/---

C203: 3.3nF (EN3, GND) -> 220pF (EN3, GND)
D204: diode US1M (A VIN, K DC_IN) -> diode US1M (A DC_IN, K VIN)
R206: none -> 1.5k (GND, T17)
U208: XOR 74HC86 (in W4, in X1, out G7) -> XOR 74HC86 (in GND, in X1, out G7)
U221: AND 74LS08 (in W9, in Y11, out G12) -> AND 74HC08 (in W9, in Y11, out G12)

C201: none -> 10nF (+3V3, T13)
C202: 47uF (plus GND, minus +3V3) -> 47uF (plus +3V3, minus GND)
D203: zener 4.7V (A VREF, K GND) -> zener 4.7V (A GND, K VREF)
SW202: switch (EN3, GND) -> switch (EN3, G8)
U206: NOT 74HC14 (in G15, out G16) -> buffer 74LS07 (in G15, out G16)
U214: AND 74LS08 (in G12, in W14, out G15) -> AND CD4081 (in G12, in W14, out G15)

\---
/---

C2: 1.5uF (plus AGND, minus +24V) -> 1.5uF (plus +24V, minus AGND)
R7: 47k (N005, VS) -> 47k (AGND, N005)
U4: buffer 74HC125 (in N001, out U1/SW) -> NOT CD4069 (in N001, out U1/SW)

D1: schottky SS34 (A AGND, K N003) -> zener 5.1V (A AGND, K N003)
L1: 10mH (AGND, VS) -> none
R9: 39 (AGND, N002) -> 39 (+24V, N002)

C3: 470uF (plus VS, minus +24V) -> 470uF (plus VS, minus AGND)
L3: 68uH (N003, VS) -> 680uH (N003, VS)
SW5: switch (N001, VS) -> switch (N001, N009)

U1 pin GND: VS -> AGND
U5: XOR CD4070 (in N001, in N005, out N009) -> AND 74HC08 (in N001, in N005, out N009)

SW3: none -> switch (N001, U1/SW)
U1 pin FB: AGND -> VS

\---

Give the number of lines above in which the word "minus" occurs, with nothing else.

3